▶ **EXERCISE**
Using the string "width" as the key, pull each matching line out of the records below.

▶ **MATERIAL TO PROCESS**
───

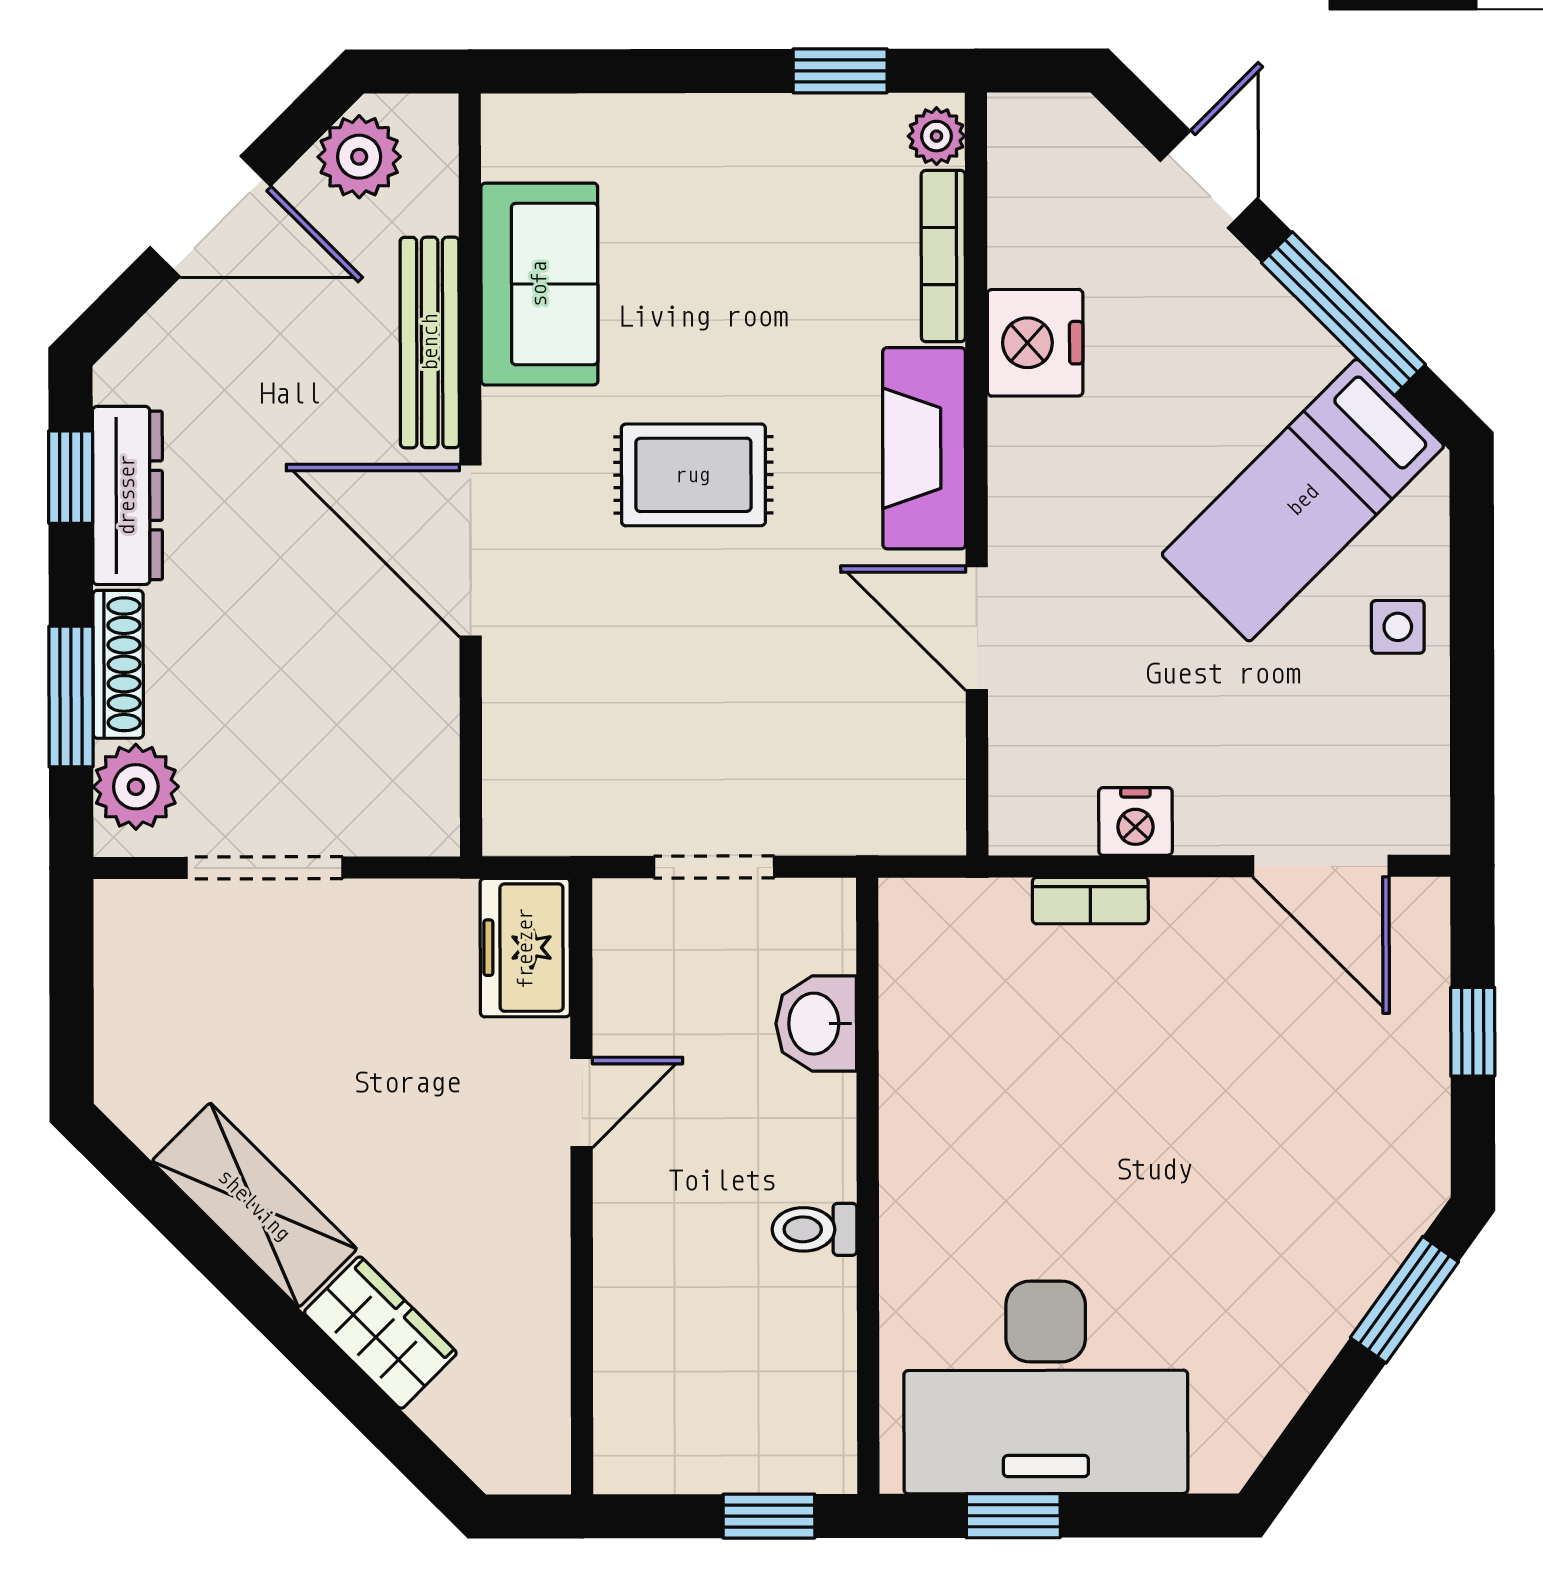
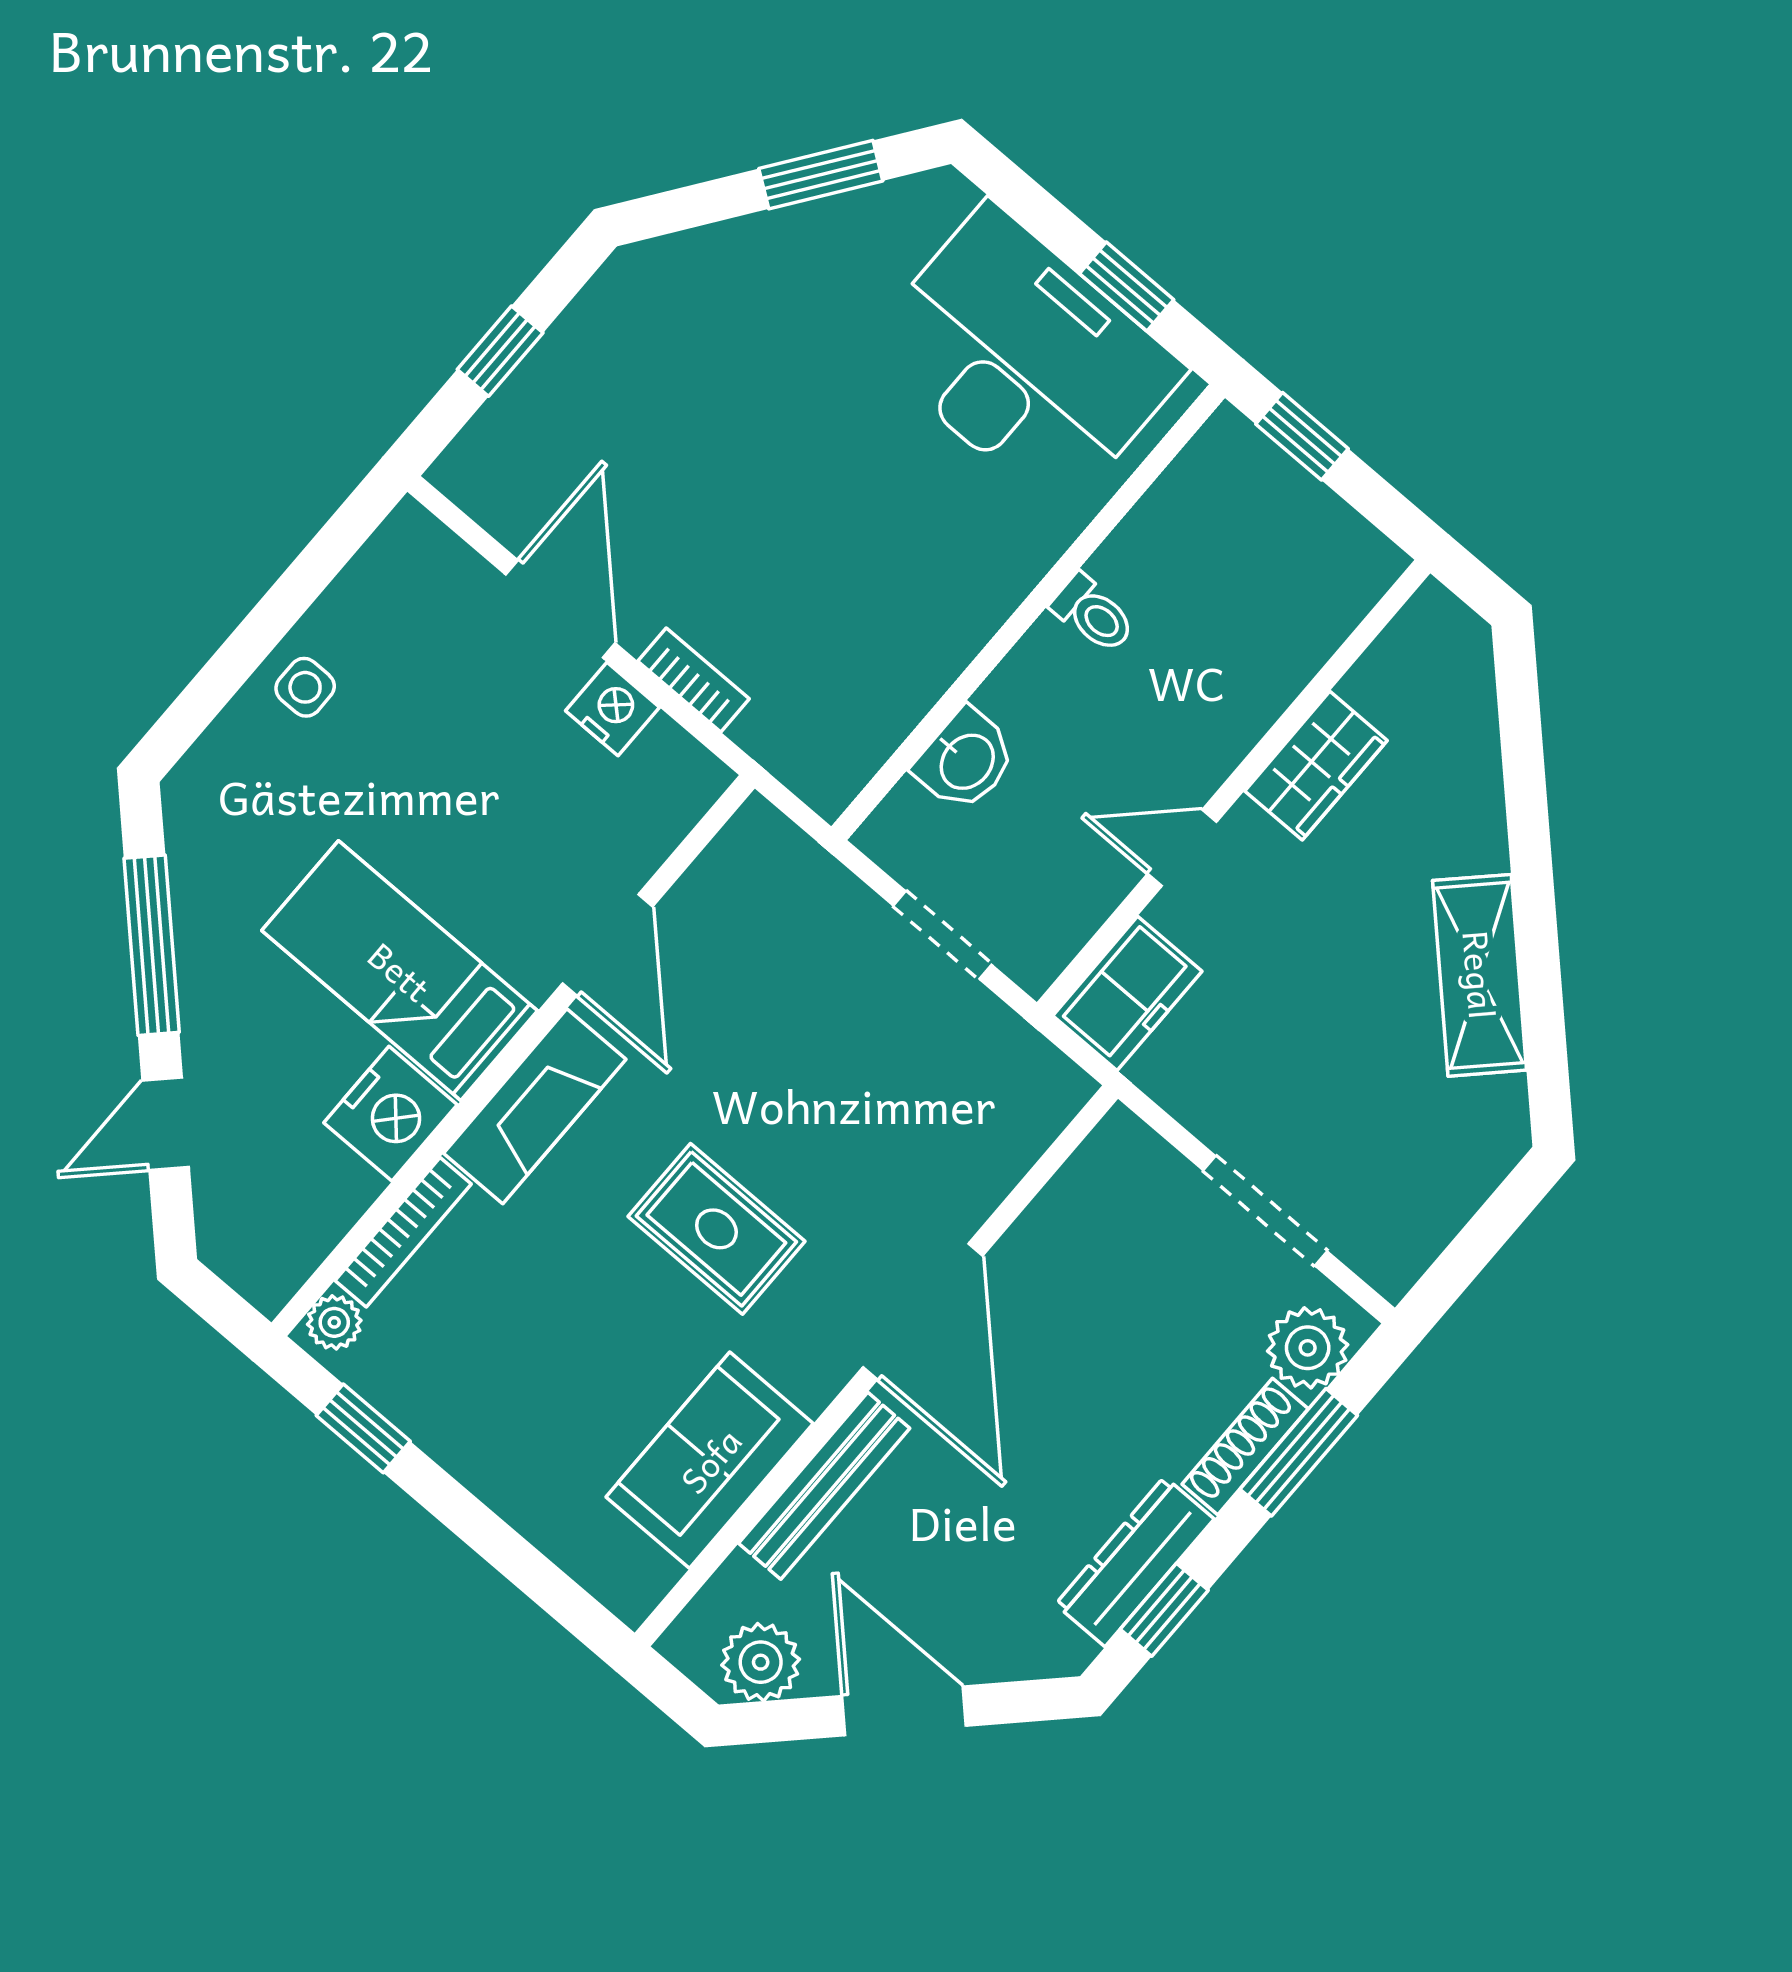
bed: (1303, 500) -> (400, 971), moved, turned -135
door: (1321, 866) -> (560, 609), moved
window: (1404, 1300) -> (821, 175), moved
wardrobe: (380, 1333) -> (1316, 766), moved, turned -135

───

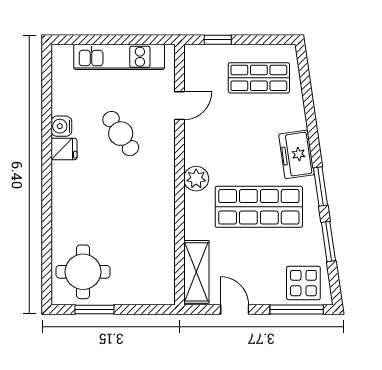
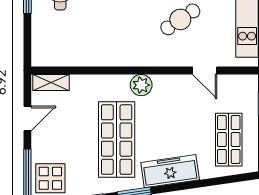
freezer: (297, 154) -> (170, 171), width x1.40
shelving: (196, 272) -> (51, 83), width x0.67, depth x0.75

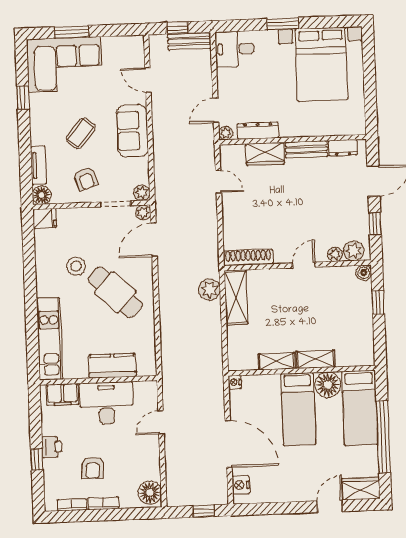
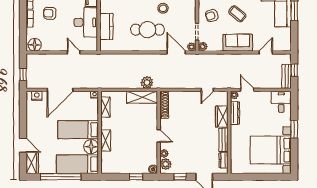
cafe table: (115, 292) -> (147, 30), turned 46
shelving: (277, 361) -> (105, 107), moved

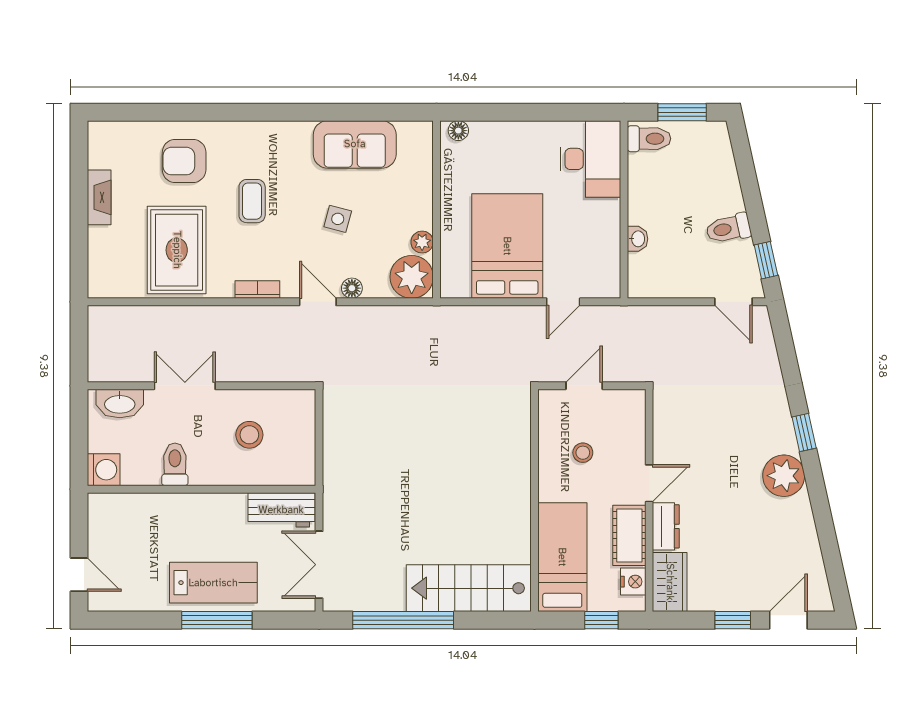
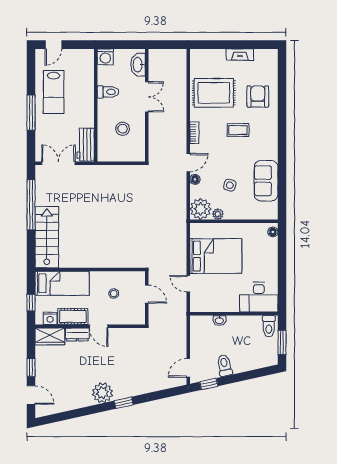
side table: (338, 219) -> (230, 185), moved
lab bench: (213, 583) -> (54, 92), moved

───

▶ **RESULT OF THE TASK**
freezer: (297, 154) -> (170, 171), width x1.40
shelving: (196, 272) -> (51, 83), width x0.67, depth x0.75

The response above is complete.